(Written task):
Would you copy out each line of the records below that includes the word "traffic"?

(Raw data begins)

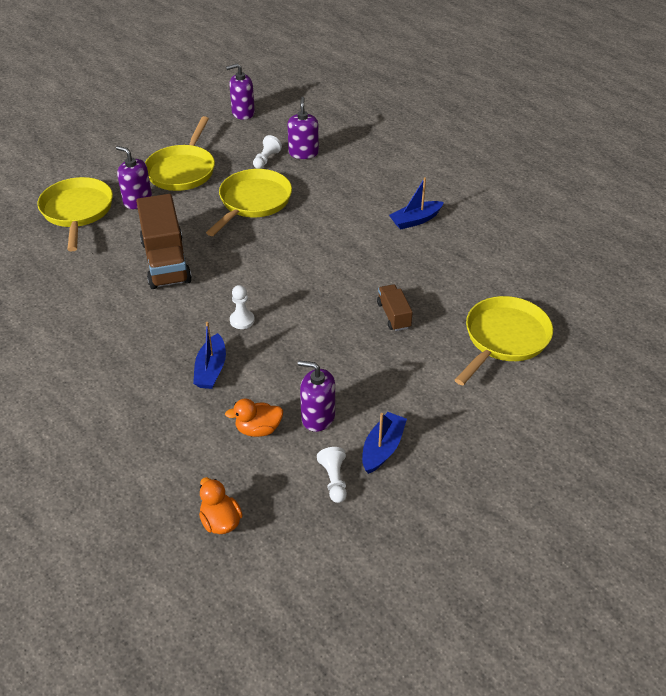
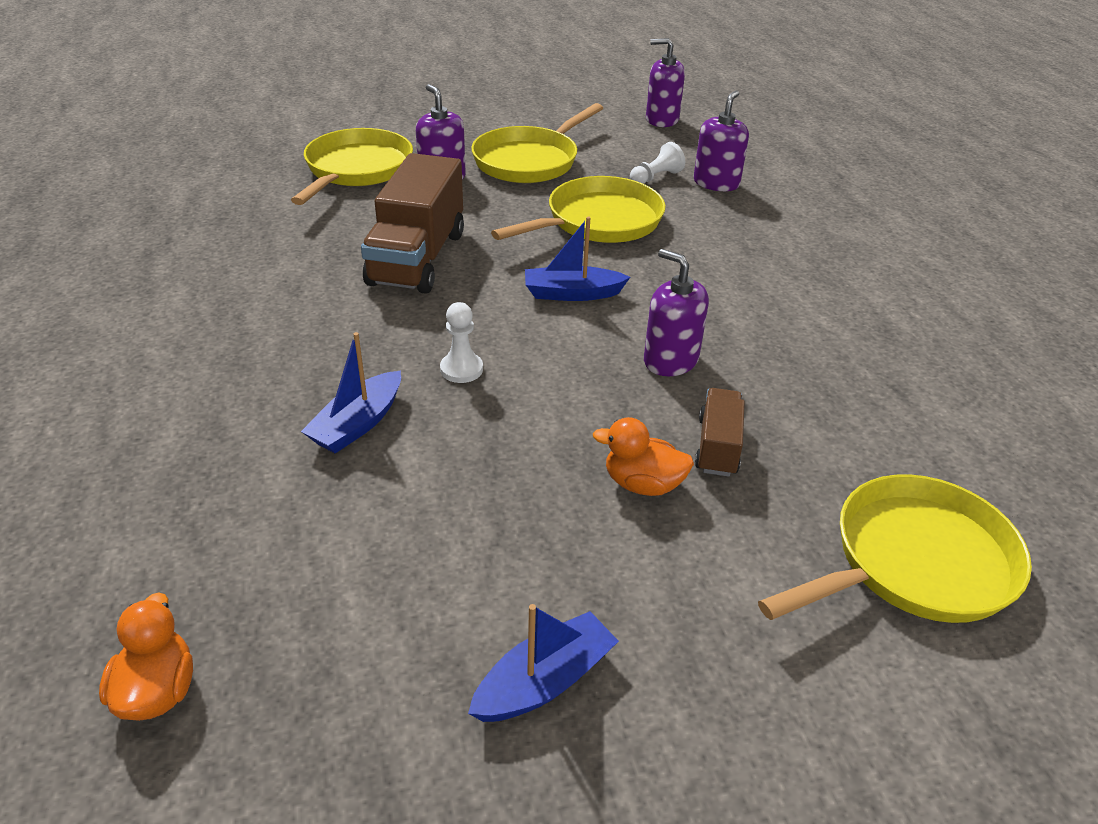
camera: 25 degrees right, 5 degrees down
(258, 429) = (353, 549): orange duck -> orange duck (642, 484)
(318, 417) = (467, 569): purple soap dispenser -> purple soap dispenser (670, 360)
(334, 480) = (410, 705): white pawn -> none
(415, 220) = (843, 315): blue boat -> blue boat (572, 293)

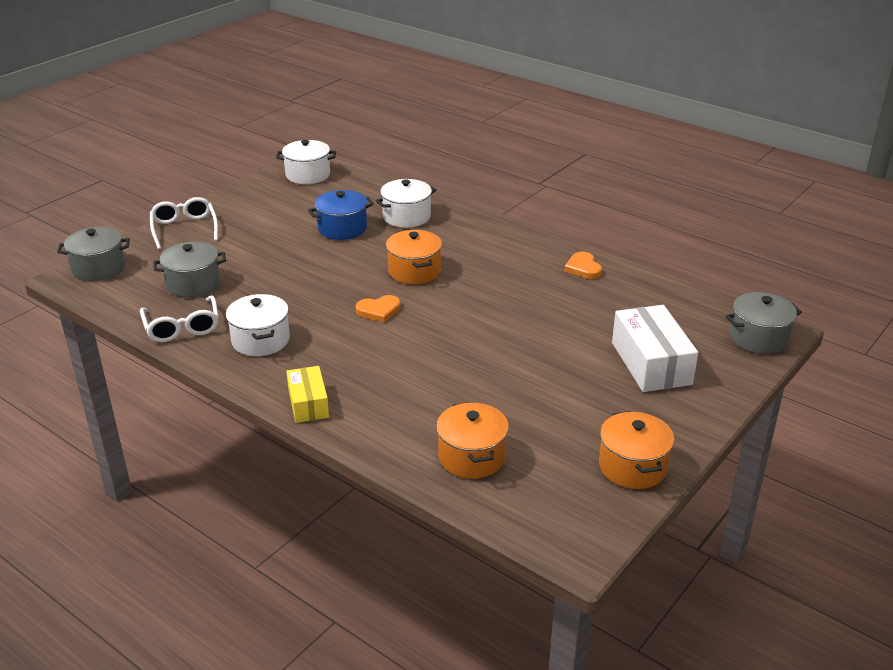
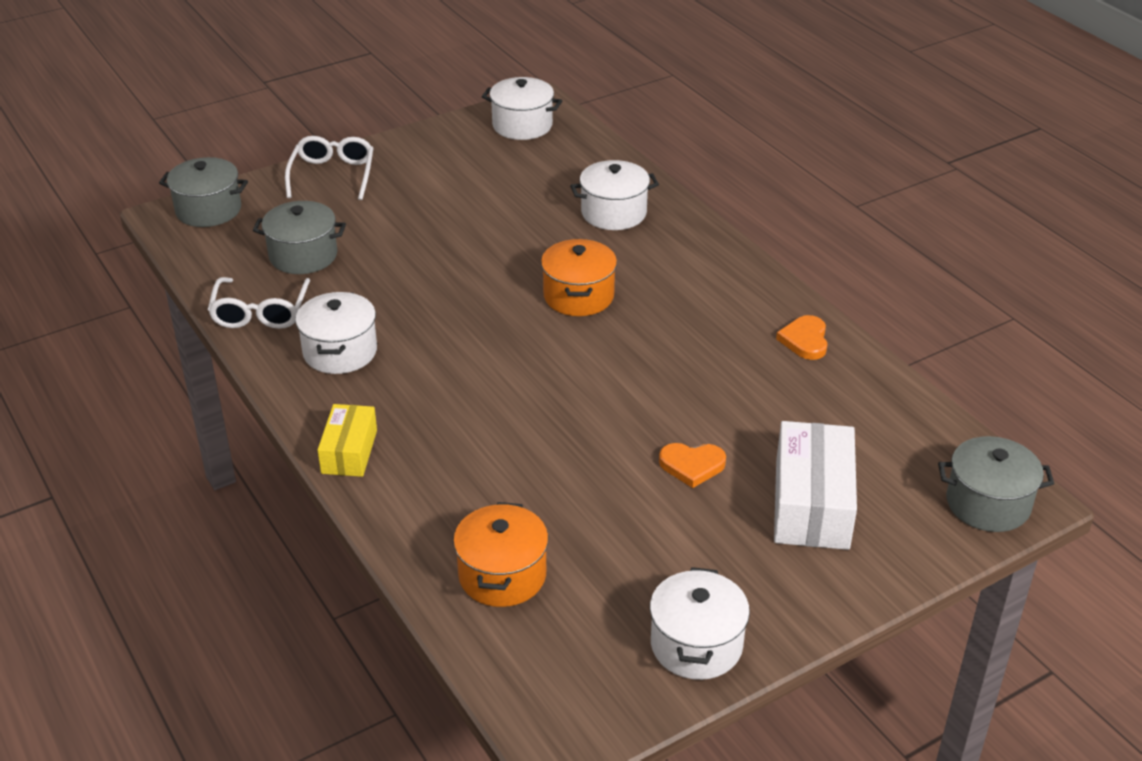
camera: 20 degrees right, 5 degrees up
(342, 228) = (522, 214): blue pot -> none
(379, 311) = (503, 343): orange heart -> orange heart (692, 465)
(632, 467) = (696, 645): orange pot -> white pot

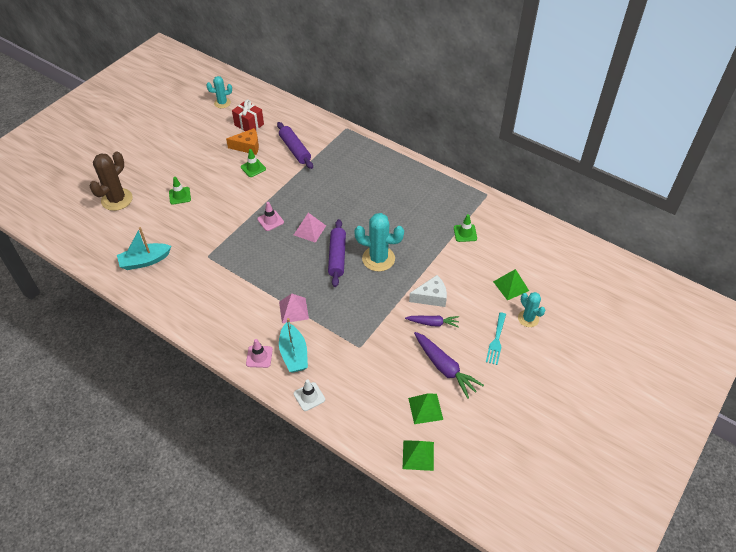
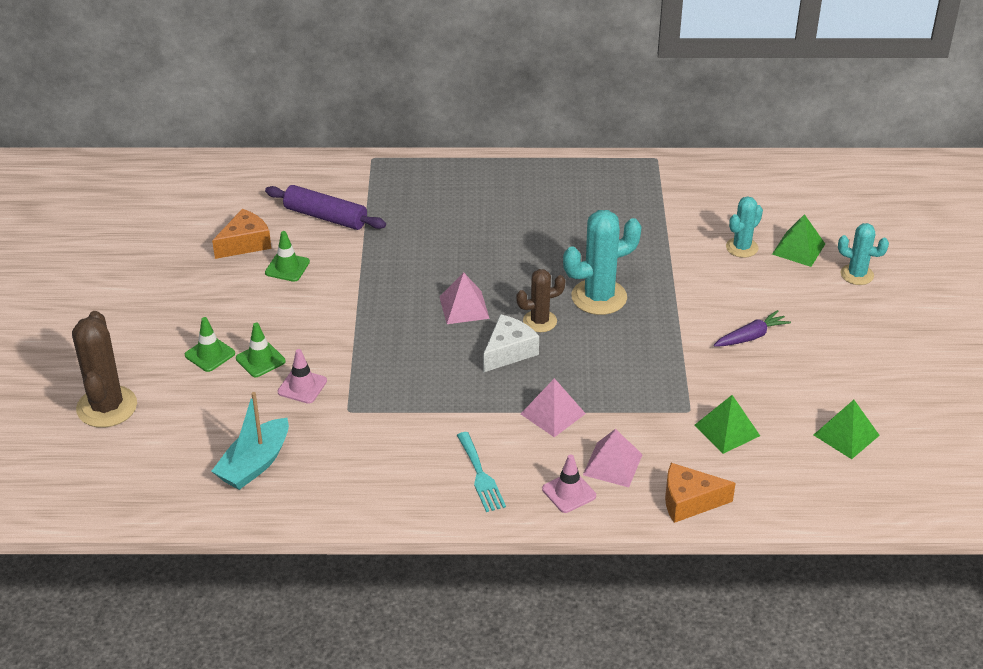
camera: 35 degrees left, 10 degrees down
(222, 103) = (134, 203): turquoise cactus -> turquoise cactus (742, 247)
(249, 125) = (214, 214): red gift -> none
(270, 220) = (392, 322): pink traffic cone -> pink traffic cone (302, 386)
(294, 354) = (612, 464): turquoise boat -> pink pyramid
(309, 396) = (689, 501): white traffic cone -> orange cheese
(337, 257) = (540, 321): purple rolling pin -> brown cactus
(418, 455) = (893, 489): green pyramid -> green pyramid (727, 430)
(431, 297) = (716, 308): white cheese -> white cheese (508, 351)
(445, 368) = (820, 378): purple carrot -> none
(465, 233) = (678, 215): green traffic cone -> green traffic cone (260, 360)
(496, 341) = (847, 317): turquoise fork -> turquoise fork (480, 475)

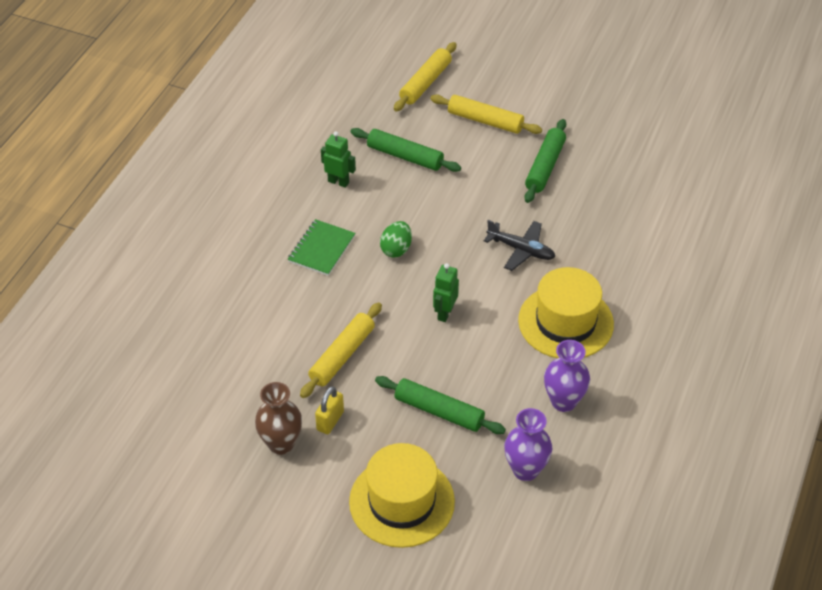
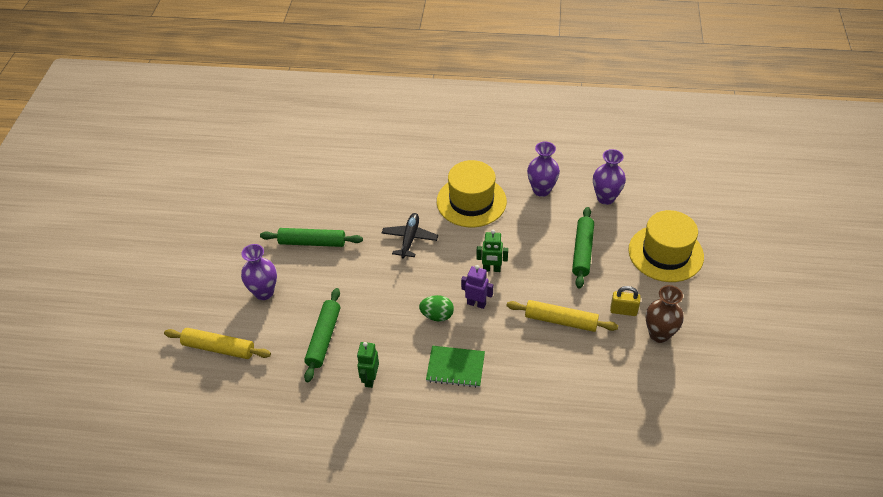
camera: 105 degrees left, 0 degrees up
(399, 286) = (476, 303): none -> purple robot
(485, 121) = (264, 292): yellow rolling pin -> purple vase

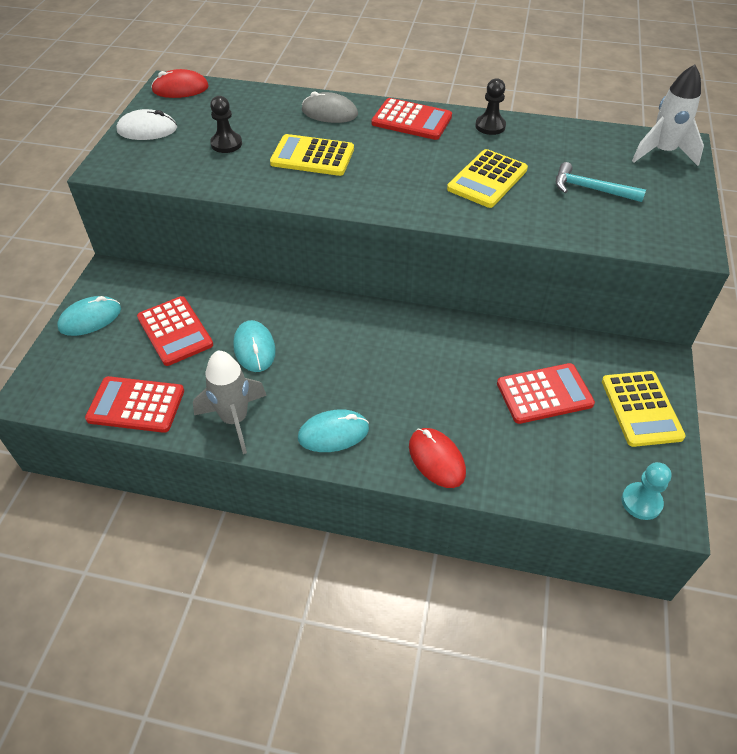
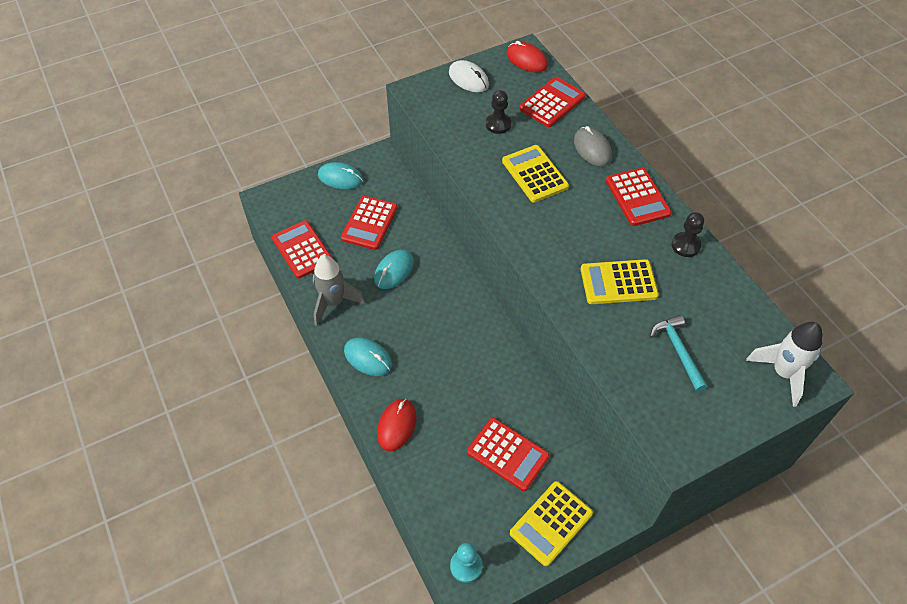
camera: 50 degrees right, 5 degrees up
(249, 103) = (552, 103): none -> red calculator

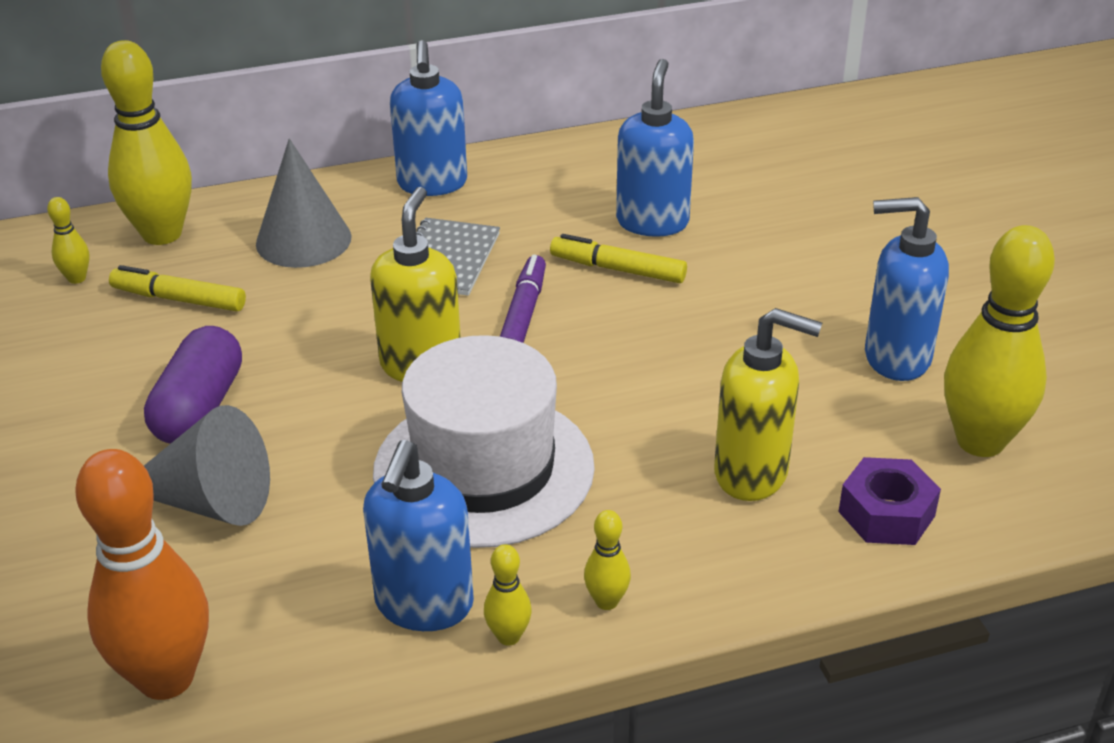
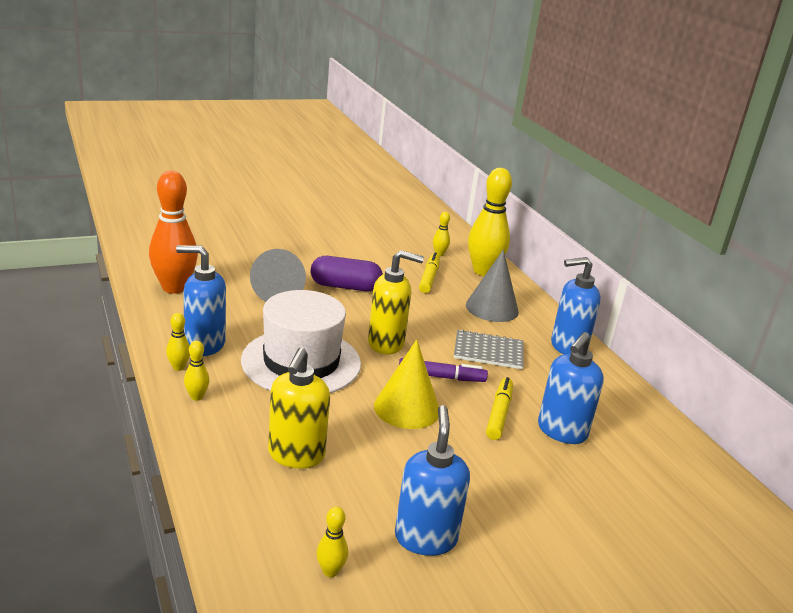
camera: 80 degrees right, 10 degrees down
(613, 355) = (406, 408): none -> yellow cone
(652, 222) = (561, 431): blue soap dispenser -> blue soap dispenser turned 120 degrees clockwise
(886, 514) = (255, 510): purple nut -> none
(980, 441) = (330, 571): yellow bowling pin -> yellow bowling pin, size x0.43

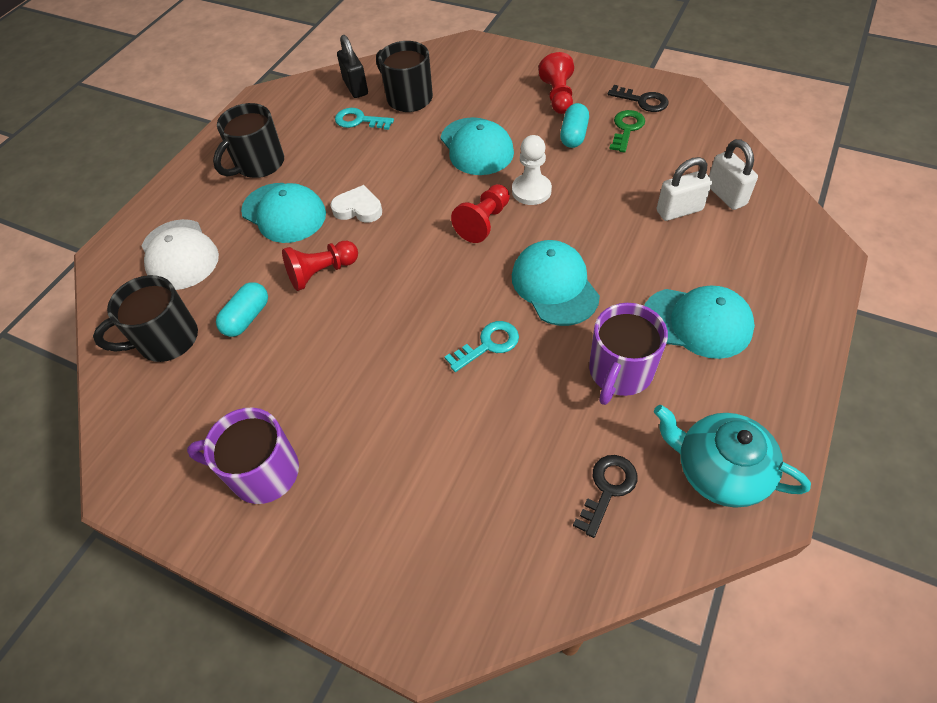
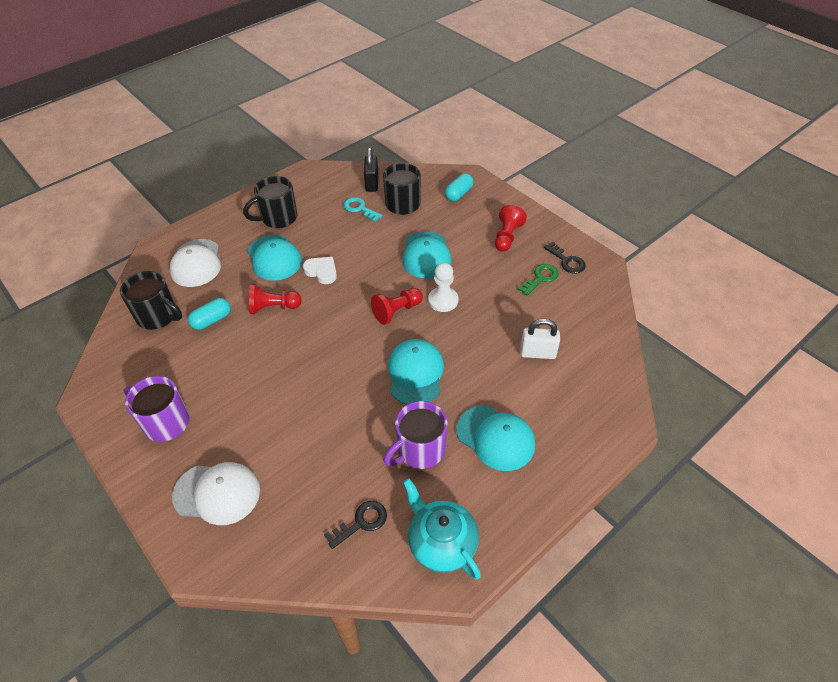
camera: 20 degrees right, 5 degrees down
(166, 340) = (158, 316): black mug -> black mug turned 150 degrees counterclockwise
(395, 534) = (217, 493): none -> white cap
(488, 345) = (346, 397): turquoise key -> none
(573, 135) = (499, 270): turquoise capsule -> turquoise capsule (458, 194)
(726, 195) = (580, 354): white padlock -> none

(Raw data ends)

(Response for this exercise):
(270, 220) = (392, 322): pink traffic cone -> pink traffic cone (302, 386)
(309, 396) = (689, 501): white traffic cone -> orange cheese
(465, 233) = (678, 215): green traffic cone -> green traffic cone (260, 360)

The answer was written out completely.